* _WHAT IS REQUIRED_:
Could you transcribe the records below exactly, leaving out every picture?

*** RECORDS SHOWN

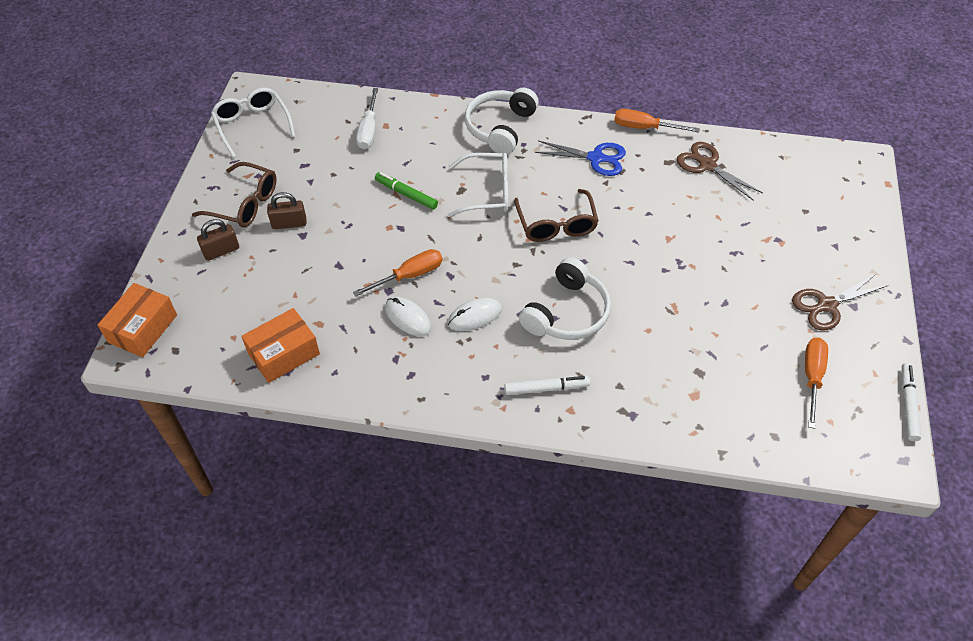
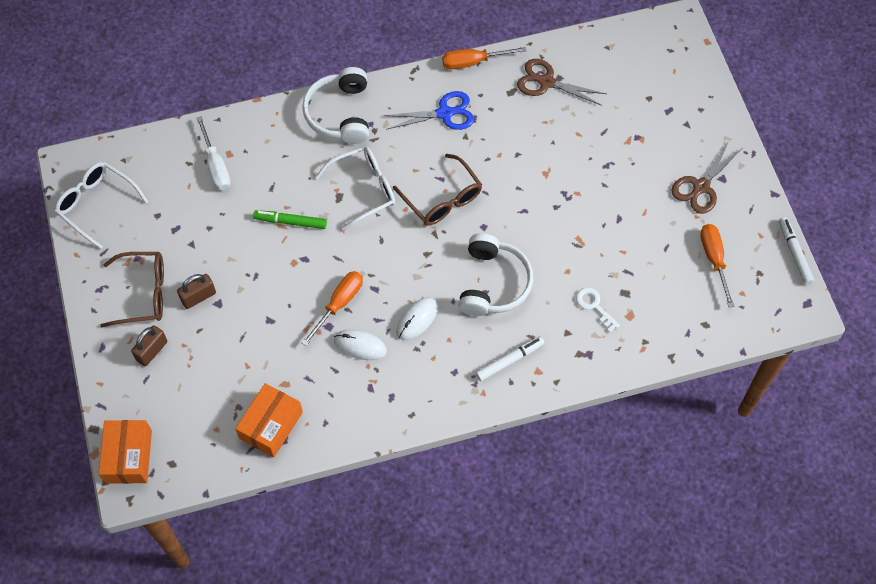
camera: 25 degrees left, 10 degrees up
(660, 372) = (594, 306): none -> white key

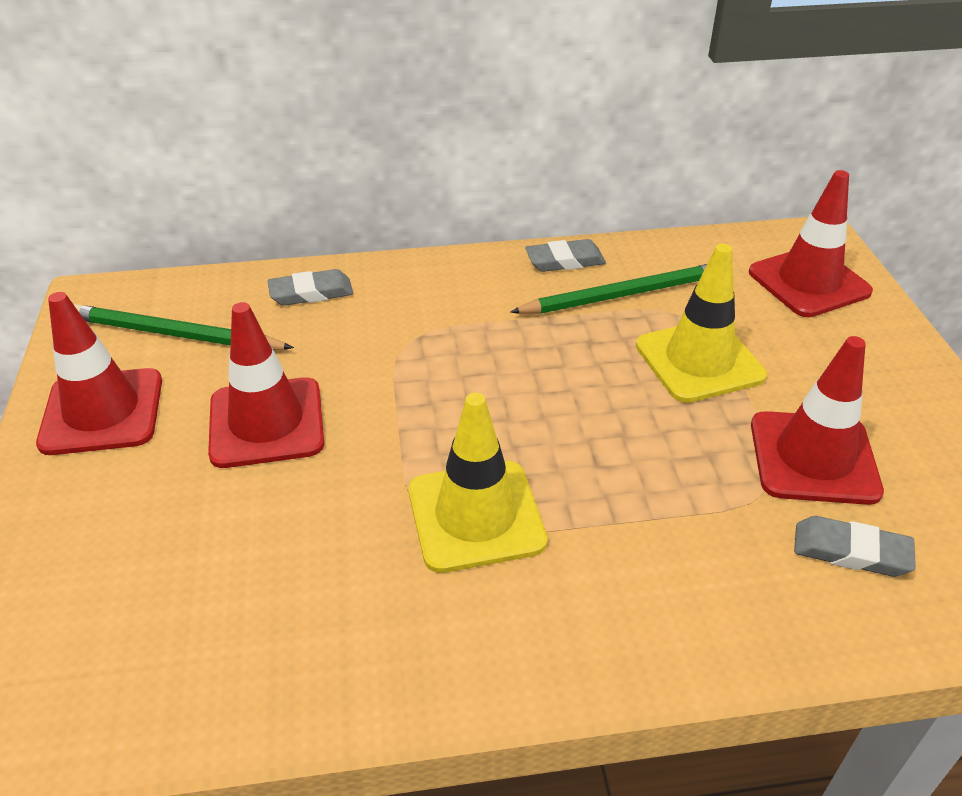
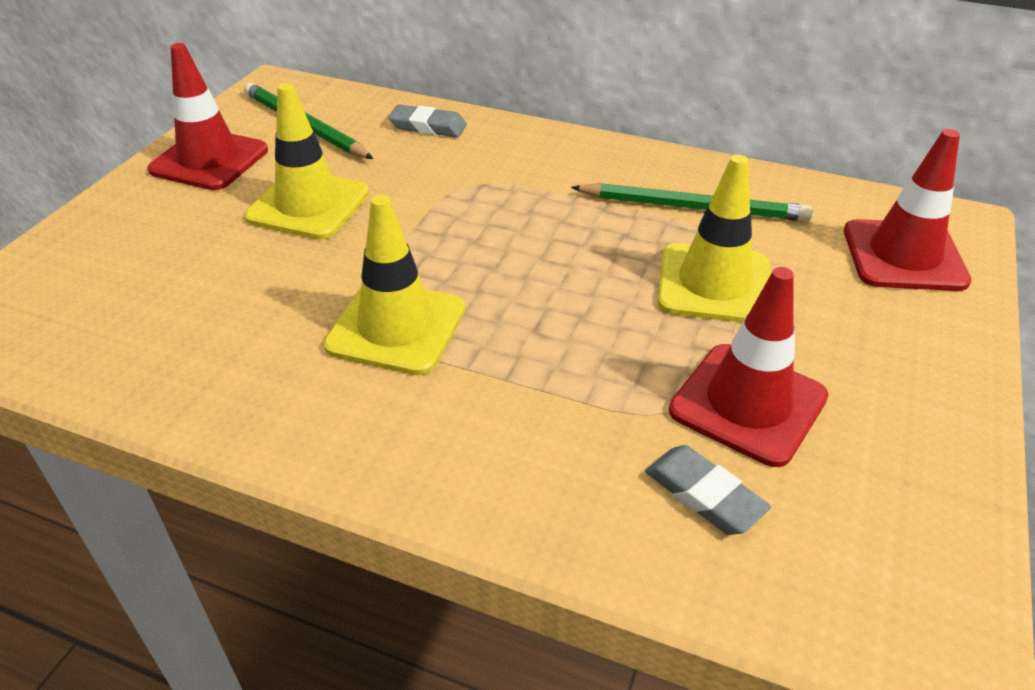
camera: 30 degrees right, 0 degrees up
(266, 423) = (308, 205): red traffic cone -> yellow traffic cone
(565, 261) = (666, 165): grey eraser -> none

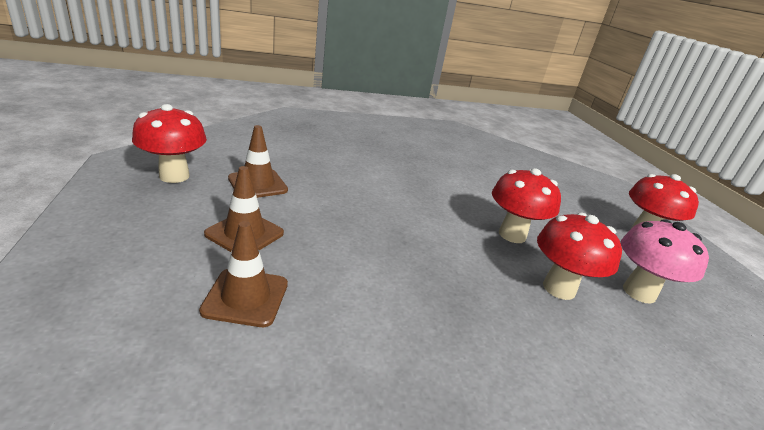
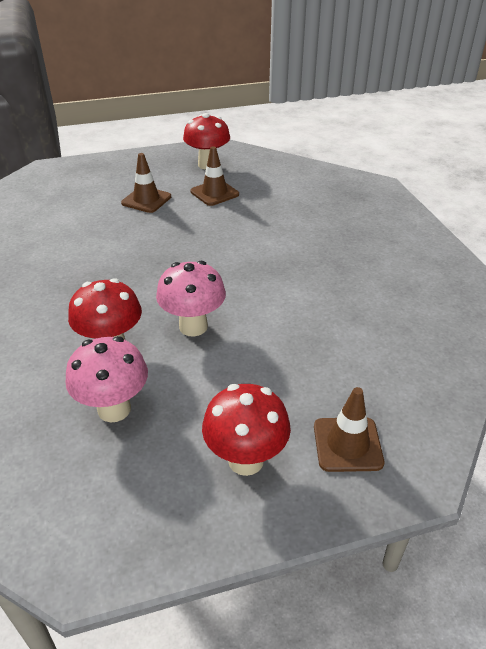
camera: 90 degrees right, 10 degrees up
(246, 297) = (84, 211): brown traffic cone -> brown traffic cone (347, 444)
(512, 235) = (193, 326): red mushroom -> pink mushroom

******

* _FINAL ANSWER_:
camera: 25 degrees left, 10 degrees up
(660, 372) = (594, 306): none -> white key

camera: 30 degrees right, 0 degrees up
(266, 423) = (308, 205): red traffic cone -> yellow traffic cone
(565, 261) = (666, 165): grey eraser -> none

camera: 90 degrees right, 10 degrees up
(246, 297) = (84, 211): brown traffic cone -> brown traffic cone (347, 444)
(512, 235) = (193, 326): red mushroom -> pink mushroom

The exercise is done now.